Activity: Reproduce the records precisely. Omit every picture.

Provided records:
+ + + + +

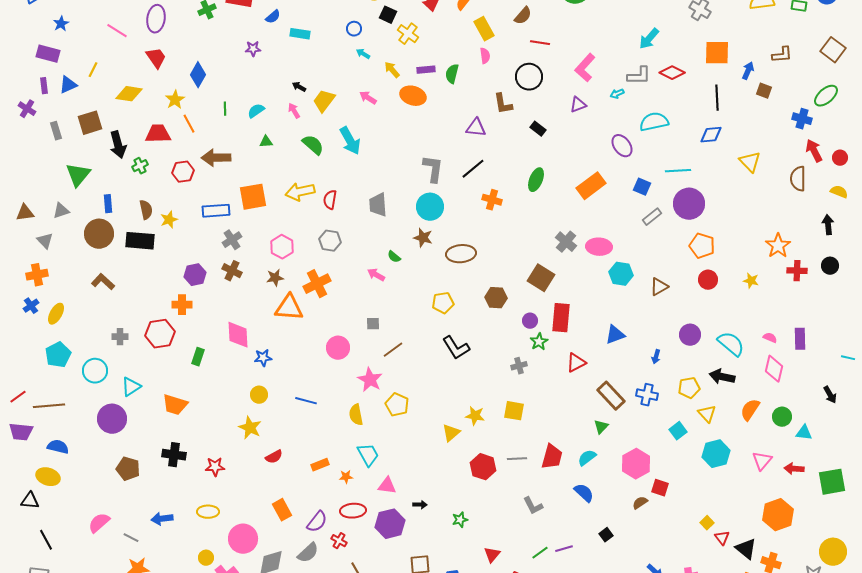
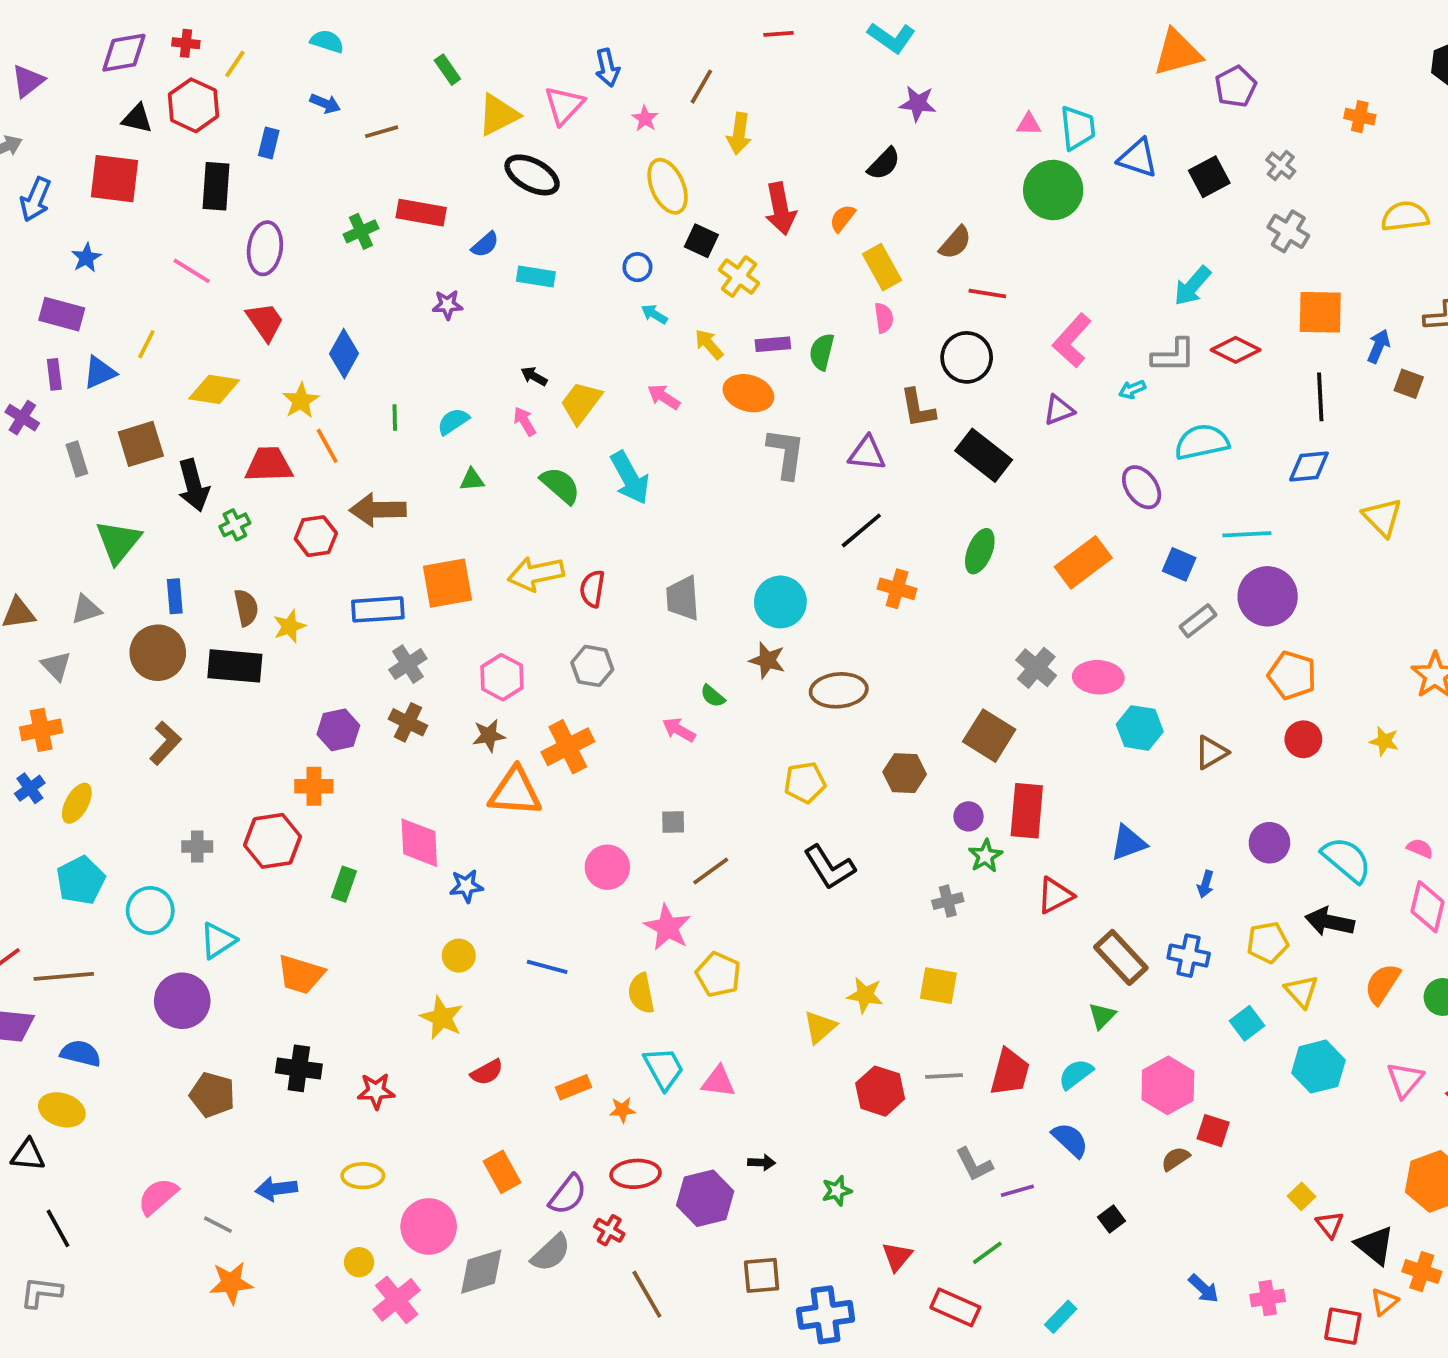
black rectangle: (538, 129) -> (984, 455), size x1.8
gray L-shape: (433, 169) -> (786, 453), moved
brown L-shape: (103, 282) -> (165, 743), turned 90
pink triangle: (387, 486) -> (718, 1082), moved
purple line: (564, 549) -> (1017, 1191), moved

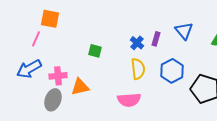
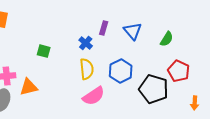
purple rectangle: (156, 39) -> (104, 28), moved
pink semicircle: (129, 100) -> (94, 96), moved, turned -30

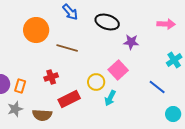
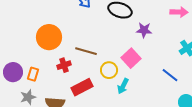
orange circle: (36, 30) -> (49, 37), moved
brown line: (67, 48) -> (86, 51), moved

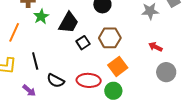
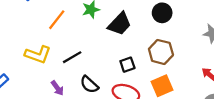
black square: (83, 43) -> (127, 65), moved
black line: (35, 61) -> (72, 57), turned 60

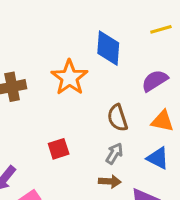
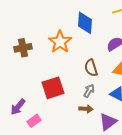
red square: (59, 149) -> (53, 88), size x1.6

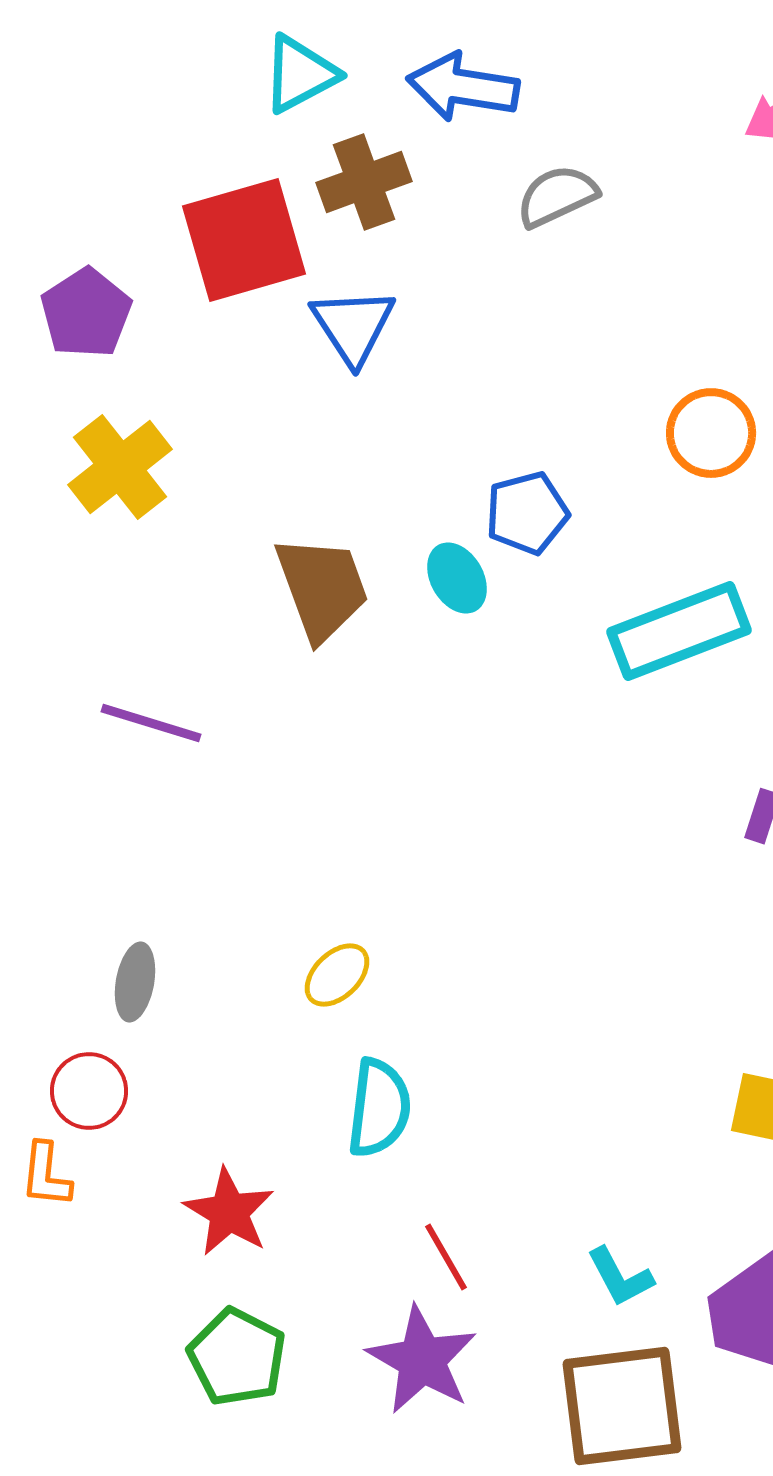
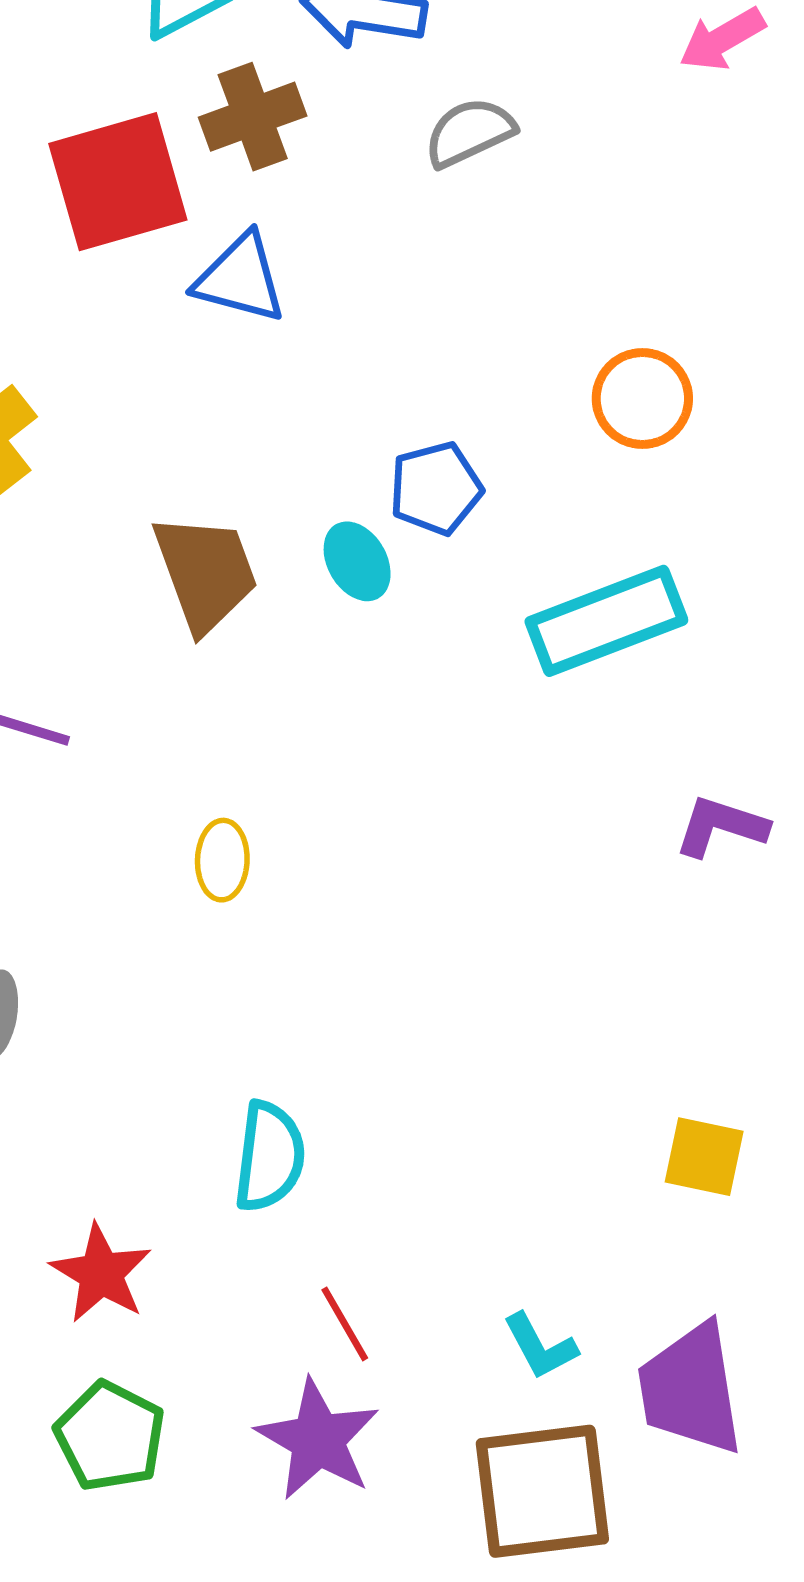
blue triangle: (353, 326) -> (240, 278), turned -42
yellow ellipse: (337, 975) -> (222, 860), moved, turned -44

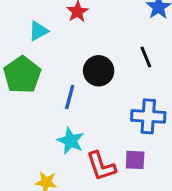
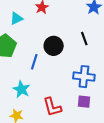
cyan star: (71, 141) -> (21, 89), moved
purple square: (135, 160) -> (84, 102), moved

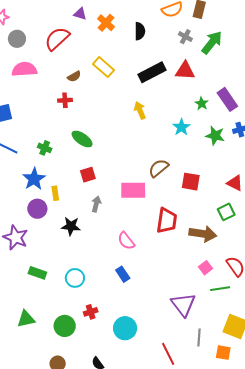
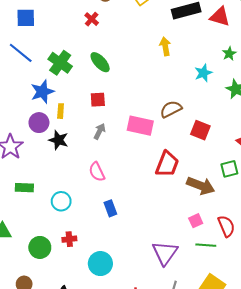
red cross: (65, 100) -> (92, 19), turned 32
green cross: (45, 148) -> (60, 63), size x1.6
black star: (71, 226) -> (58, 140), moved
pink semicircle: (126, 241) -> (97, 172), moved
green rectangle: (37, 273) -> (24, 188), turned -30

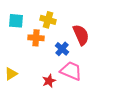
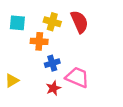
red semicircle: (81, 35) -> (79, 22), moved
blue cross: (62, 49) -> (52, 63), moved, turned 32

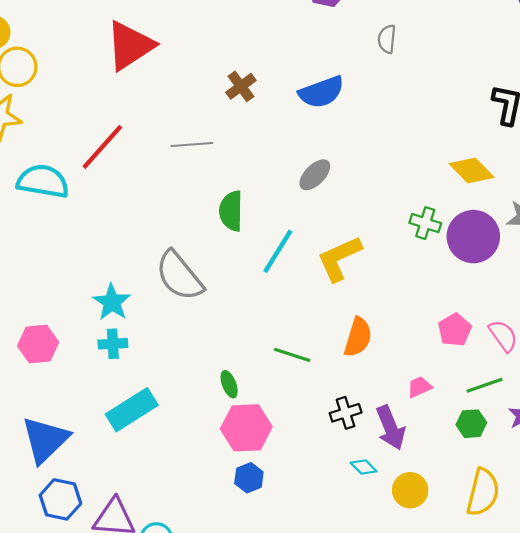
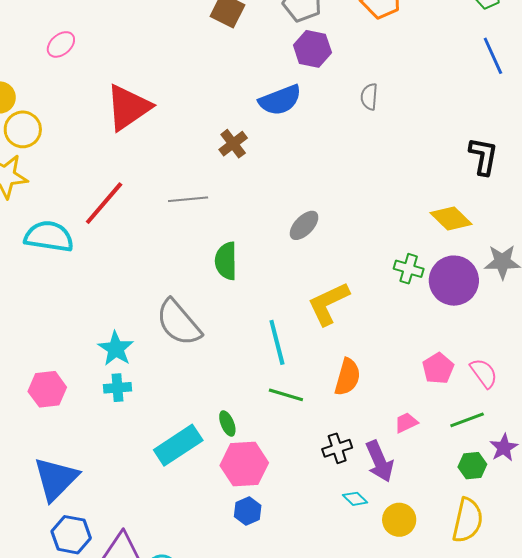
blue semicircle: (321, 92) -> (280, 100), moved
cyan line: (278, 251) -> (277, 342), moved, turned -45
cyan rectangle: (132, 410) -> (178, 445), moved
green hexagon: (471, 424) -> (472, 466), moved

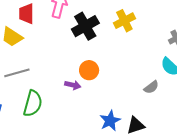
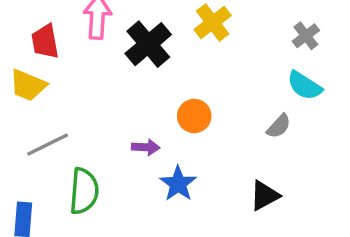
orange circle: (89, 70) -> (194, 116), moved
blue star: (110, 121) -> (178, 184), moved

+ + + + +

Task result:
black rectangle: (538, 129) -> (984, 455), size x1.8
gray L-shape: (433, 169) -> (786, 453), moved
brown L-shape: (103, 282) -> (165, 743), turned 90
pink triangle: (387, 486) -> (718, 1082), moved
purple line: (564, 549) -> (1017, 1191), moved

purple rectangle: (156, 39) -> (104, 28), moved
pink semicircle: (129, 100) -> (94, 96), moved, turned -30

orange circle: (36, 30) -> (49, 37), moved
brown line: (67, 48) -> (86, 51), moved

black square: (83, 43) -> (127, 65), moved
black line: (35, 61) -> (72, 57), turned 60

red square: (59, 149) -> (53, 88), size x1.6

blue triangle: (353, 326) -> (240, 278), turned -42
yellow ellipse: (337, 975) -> (222, 860), moved, turned -44

cyan star: (71, 141) -> (21, 89), moved
purple square: (135, 160) -> (84, 102), moved

red cross: (65, 100) -> (92, 19), turned 32
green cross: (45, 148) -> (60, 63), size x1.6
black star: (71, 226) -> (58, 140), moved
pink semicircle: (126, 241) -> (97, 172), moved
green rectangle: (37, 273) -> (24, 188), turned -30

red semicircle: (81, 35) -> (79, 22), moved
blue cross: (62, 49) -> (52, 63), moved, turned 32

blue semicircle: (321, 92) -> (280, 100), moved
cyan line: (278, 251) -> (277, 342), moved, turned -45
cyan rectangle: (132, 410) -> (178, 445), moved
green hexagon: (471, 424) -> (472, 466), moved

orange circle: (89, 70) -> (194, 116), moved
blue star: (110, 121) -> (178, 184), moved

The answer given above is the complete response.